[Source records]
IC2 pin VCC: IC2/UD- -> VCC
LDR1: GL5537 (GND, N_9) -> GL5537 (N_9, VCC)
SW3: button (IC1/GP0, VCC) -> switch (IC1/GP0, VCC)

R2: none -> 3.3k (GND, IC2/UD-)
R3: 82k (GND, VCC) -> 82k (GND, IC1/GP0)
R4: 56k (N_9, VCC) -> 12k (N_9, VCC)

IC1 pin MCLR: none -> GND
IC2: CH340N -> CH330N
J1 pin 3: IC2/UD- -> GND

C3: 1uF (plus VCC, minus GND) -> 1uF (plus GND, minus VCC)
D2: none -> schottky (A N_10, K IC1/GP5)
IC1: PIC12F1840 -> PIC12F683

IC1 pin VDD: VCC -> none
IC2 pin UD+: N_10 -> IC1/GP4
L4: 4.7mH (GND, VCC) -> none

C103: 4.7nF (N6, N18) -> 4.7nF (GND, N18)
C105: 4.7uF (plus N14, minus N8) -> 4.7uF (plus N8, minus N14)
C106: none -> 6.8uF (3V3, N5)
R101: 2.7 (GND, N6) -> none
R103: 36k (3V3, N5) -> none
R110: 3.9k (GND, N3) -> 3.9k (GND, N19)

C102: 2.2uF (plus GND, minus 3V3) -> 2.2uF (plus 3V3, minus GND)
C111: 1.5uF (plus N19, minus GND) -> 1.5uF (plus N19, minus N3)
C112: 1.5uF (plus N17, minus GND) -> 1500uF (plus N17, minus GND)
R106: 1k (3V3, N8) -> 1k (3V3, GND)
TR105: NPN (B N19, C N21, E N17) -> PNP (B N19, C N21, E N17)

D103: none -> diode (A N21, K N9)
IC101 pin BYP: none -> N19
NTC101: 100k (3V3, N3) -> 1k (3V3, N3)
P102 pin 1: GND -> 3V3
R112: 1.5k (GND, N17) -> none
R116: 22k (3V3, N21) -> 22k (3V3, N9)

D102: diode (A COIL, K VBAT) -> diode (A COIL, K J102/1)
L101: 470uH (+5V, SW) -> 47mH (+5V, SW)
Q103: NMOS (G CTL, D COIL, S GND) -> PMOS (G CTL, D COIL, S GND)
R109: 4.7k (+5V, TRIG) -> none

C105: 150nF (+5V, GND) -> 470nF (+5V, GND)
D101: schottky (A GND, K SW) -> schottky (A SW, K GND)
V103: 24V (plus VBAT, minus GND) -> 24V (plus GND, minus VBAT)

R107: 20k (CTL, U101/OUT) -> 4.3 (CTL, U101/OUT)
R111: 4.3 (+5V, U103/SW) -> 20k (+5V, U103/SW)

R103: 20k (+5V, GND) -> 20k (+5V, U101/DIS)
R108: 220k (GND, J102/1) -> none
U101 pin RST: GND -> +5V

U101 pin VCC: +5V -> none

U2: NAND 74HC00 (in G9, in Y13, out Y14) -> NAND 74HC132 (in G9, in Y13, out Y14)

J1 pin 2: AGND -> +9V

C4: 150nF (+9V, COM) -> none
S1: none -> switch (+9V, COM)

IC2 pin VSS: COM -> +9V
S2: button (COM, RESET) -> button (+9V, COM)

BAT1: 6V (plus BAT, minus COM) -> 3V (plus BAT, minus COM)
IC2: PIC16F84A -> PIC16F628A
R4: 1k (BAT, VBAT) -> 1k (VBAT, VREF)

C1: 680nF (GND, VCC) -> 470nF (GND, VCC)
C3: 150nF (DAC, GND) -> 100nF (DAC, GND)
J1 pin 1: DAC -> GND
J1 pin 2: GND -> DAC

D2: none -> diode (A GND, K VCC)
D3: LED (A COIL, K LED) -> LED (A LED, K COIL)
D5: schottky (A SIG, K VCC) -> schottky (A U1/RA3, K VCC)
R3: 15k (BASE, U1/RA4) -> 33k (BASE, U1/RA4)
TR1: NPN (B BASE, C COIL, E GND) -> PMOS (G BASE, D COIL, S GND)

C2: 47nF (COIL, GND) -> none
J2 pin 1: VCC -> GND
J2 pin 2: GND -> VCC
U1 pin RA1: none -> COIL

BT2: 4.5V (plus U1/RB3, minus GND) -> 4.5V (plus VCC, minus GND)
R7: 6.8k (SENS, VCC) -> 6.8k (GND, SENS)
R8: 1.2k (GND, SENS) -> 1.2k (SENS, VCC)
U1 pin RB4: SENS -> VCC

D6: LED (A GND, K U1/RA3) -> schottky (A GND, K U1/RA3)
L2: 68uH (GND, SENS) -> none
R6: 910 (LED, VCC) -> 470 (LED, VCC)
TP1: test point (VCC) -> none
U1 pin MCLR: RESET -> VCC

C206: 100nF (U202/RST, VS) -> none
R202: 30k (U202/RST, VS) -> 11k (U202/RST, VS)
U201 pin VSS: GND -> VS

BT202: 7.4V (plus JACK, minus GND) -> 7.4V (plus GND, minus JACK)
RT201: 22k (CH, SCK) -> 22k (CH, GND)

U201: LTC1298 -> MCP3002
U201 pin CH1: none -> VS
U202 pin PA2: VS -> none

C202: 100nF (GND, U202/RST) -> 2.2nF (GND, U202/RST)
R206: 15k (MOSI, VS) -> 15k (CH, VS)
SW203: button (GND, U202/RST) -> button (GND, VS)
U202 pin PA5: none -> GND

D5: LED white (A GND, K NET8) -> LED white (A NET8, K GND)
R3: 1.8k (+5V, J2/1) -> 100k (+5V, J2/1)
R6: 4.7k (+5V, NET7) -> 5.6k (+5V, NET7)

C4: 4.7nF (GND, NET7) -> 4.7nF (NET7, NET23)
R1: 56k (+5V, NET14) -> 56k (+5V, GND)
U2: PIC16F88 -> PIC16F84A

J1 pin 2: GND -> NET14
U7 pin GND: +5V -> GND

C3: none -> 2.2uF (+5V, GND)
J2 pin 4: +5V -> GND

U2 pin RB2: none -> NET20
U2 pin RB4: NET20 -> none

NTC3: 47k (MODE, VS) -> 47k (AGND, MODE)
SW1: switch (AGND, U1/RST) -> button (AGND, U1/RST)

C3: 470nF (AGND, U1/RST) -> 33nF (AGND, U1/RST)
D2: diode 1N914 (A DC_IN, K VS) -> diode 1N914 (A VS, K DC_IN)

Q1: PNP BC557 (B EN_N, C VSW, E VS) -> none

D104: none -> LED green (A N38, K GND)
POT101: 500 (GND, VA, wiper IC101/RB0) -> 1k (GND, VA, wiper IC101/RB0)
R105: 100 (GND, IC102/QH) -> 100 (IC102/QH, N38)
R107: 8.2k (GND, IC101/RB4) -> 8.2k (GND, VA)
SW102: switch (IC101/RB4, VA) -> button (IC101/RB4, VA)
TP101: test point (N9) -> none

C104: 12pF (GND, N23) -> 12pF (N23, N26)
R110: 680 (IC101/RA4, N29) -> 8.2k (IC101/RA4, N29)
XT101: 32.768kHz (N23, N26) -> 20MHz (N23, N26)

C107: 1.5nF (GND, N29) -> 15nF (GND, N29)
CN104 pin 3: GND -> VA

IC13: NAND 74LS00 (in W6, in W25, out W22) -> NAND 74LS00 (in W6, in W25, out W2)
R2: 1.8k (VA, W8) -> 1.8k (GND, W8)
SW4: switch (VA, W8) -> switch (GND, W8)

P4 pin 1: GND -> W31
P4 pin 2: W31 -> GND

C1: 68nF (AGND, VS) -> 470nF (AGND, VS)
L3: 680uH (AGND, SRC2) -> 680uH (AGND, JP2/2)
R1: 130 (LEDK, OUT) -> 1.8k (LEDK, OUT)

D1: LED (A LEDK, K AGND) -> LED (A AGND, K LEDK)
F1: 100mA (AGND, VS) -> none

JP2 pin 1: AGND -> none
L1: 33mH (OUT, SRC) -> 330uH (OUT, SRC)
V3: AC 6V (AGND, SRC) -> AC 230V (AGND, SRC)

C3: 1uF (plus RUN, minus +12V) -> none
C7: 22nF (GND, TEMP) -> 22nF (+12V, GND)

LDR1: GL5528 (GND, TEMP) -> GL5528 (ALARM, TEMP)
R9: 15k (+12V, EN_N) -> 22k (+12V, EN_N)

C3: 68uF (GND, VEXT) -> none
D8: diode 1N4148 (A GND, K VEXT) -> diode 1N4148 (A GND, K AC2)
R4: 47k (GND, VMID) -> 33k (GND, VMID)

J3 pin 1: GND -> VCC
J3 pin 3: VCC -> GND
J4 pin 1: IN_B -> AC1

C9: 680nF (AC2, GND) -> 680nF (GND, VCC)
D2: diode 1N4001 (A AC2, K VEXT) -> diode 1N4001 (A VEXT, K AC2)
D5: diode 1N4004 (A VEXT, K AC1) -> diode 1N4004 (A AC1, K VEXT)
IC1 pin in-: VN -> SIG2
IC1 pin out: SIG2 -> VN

**Assignment:**
Starting from the first line of the records above, retype each line exactly up to and including the one that contains "V103: 24V (plus", and nothing more.

**Written solution:**
IC2 pin VCC: IC2/UD- -> VCC
LDR1: GL5537 (GND, N_9) -> GL5537 (N_9, VCC)
SW3: button (IC1/GP0, VCC) -> switch (IC1/GP0, VCC)

R2: none -> 3.3k (GND, IC2/UD-)
R3: 82k (GND, VCC) -> 82k (GND, IC1/GP0)
R4: 56k (N_9, VCC) -> 12k (N_9, VCC)

IC1 pin MCLR: none -> GND
IC2: CH340N -> CH330N
J1 pin 3: IC2/UD- -> GND

C3: 1uF (plus VCC, minus GND) -> 1uF (plus GND, minus VCC)
D2: none -> schottky (A N_10, K IC1/GP5)
IC1: PIC12F1840 -> PIC12F683

IC1 pin VDD: VCC -> none
IC2 pin UD+: N_10 -> IC1/GP4
L4: 4.7mH (GND, VCC) -> none

C103: 4.7nF (N6, N18) -> 4.7nF (GND, N18)
C105: 4.7uF (plus N14, minus N8) -> 4.7uF (plus N8, minus N14)
C106: none -> 6.8uF (3V3, N5)
R101: 2.7 (GND, N6) -> none
R103: 36k (3V3, N5) -> none
R110: 3.9k (GND, N3) -> 3.9k (GND, N19)

C102: 2.2uF (plus GND, minus 3V3) -> 2.2uF (plus 3V3, minus GND)
C111: 1.5uF (plus N19, minus GND) -> 1.5uF (plus N19, minus N3)
C112: 1.5uF (plus N17, minus GND) -> 1500uF (plus N17, minus GND)
R106: 1k (3V3, N8) -> 1k (3V3, GND)
TR105: NPN (B N19, C N21, E N17) -> PNP (B N19, C N21, E N17)

D103: none -> diode (A N21, K N9)
IC101 pin BYP: none -> N19
NTC101: 100k (3V3, N3) -> 1k (3V3, N3)
P102 pin 1: GND -> 3V3
R112: 1.5k (GND, N17) -> none
R116: 22k (3V3, N21) -> 22k (3V3, N9)

D102: diode (A COIL, K VBAT) -> diode (A COIL, K J102/1)
L101: 470uH (+5V, SW) -> 47mH (+5V, SW)
Q103: NMOS (G CTL, D COIL, S GND) -> PMOS (G CTL, D COIL, S GND)
R109: 4.7k (+5V, TRIG) -> none

C105: 150nF (+5V, GND) -> 470nF (+5V, GND)
D101: schottky (A GND, K SW) -> schottky (A SW, K GND)
V103: 24V (plus VBAT, minus GND) -> 24V (plus GND, minus VBAT)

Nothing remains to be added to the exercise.